--- RECORDS FOR THIS TASK ---

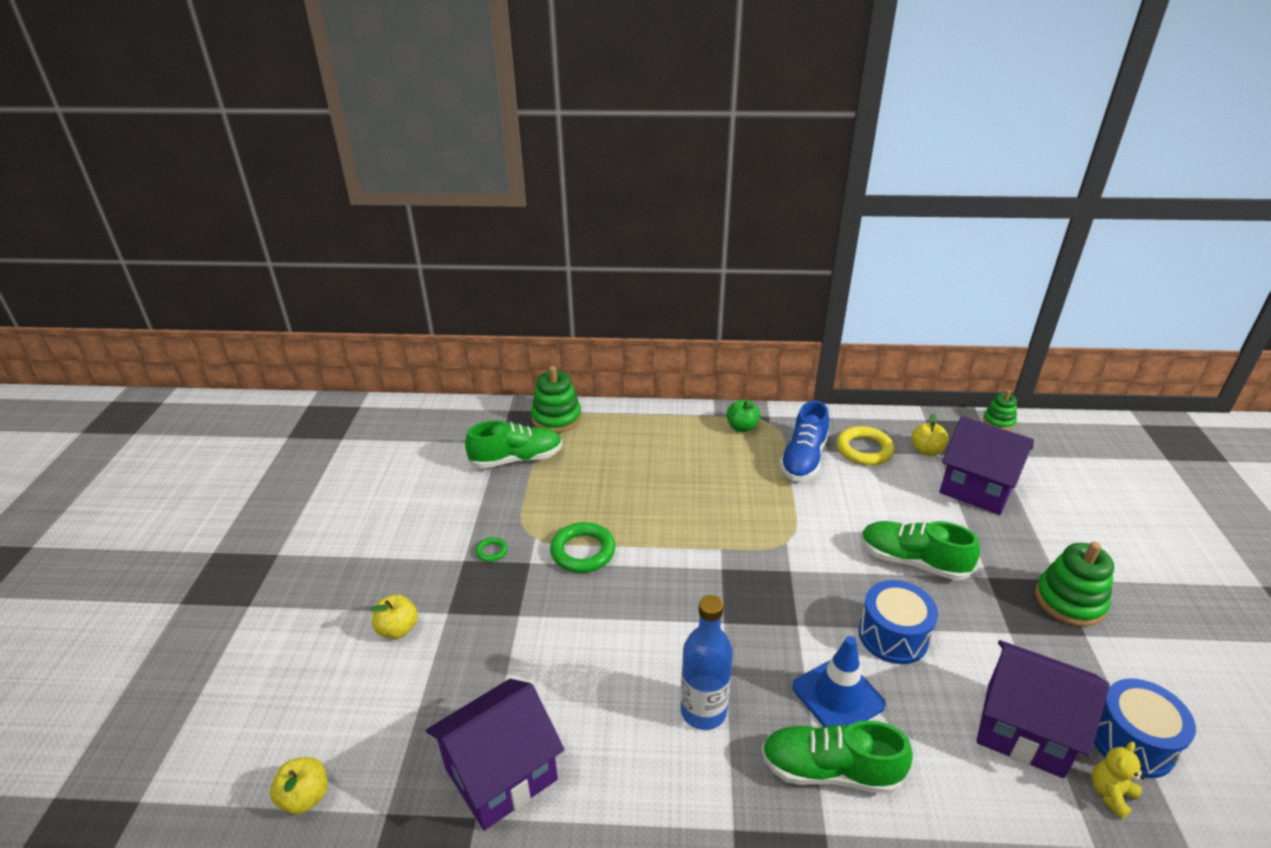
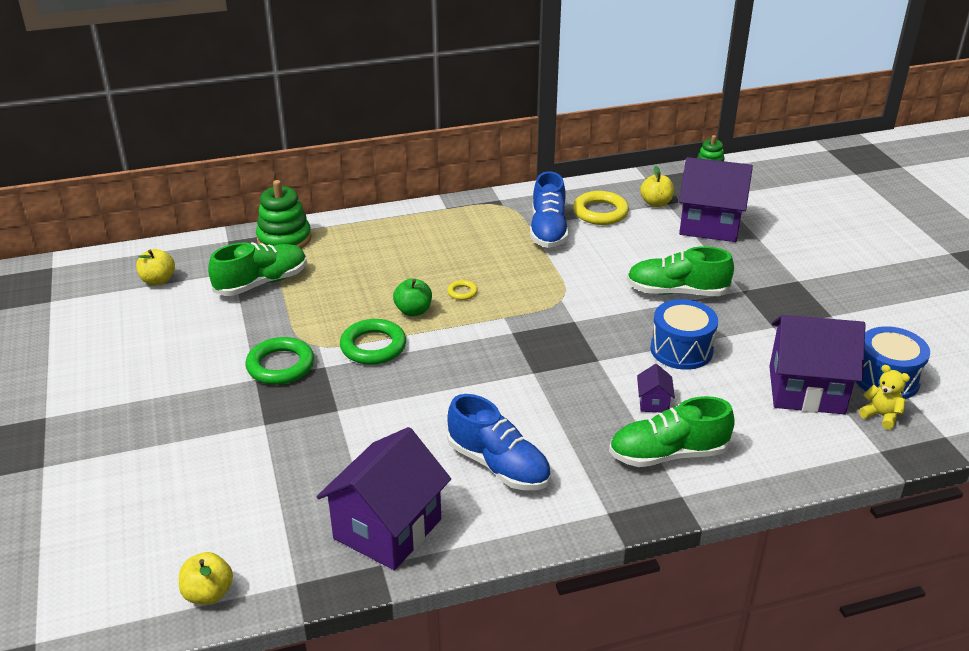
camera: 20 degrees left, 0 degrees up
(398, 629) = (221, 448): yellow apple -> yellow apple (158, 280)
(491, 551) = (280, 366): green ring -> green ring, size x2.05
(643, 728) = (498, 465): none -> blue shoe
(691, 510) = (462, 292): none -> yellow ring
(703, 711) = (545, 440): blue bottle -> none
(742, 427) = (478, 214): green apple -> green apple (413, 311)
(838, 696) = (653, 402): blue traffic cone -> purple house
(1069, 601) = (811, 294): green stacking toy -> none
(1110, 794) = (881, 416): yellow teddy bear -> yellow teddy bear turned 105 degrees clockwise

---
--- RECORDS FOR THIS TASK ---

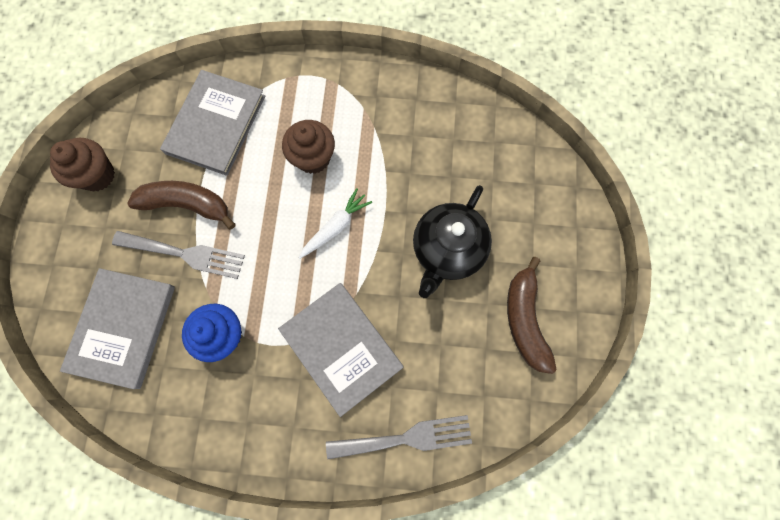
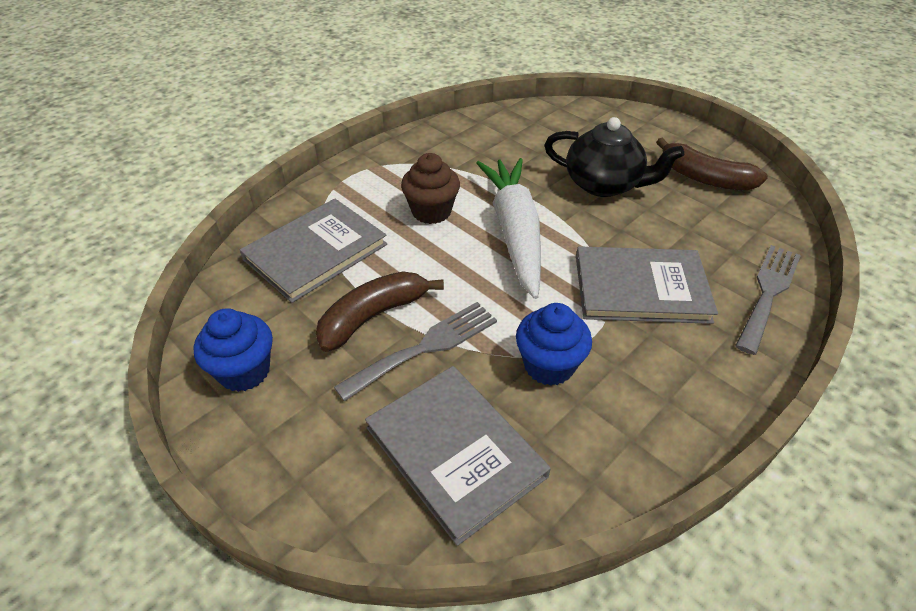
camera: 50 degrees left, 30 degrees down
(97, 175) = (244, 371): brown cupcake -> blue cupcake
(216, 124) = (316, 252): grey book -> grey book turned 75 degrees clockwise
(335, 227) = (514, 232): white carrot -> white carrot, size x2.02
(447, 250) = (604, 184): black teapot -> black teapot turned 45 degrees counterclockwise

---

ACTIVITY: Search the material for the word "yellow" and copy every matching line.

ANSWER BOX:
(398, 629) = (221, 448): yellow apple -> yellow apple (158, 280)
(691, 510) = (462, 292): none -> yellow ring
(1110, 794) = (881, 416): yellow teddy bear -> yellow teddy bear turned 105 degrees clockwise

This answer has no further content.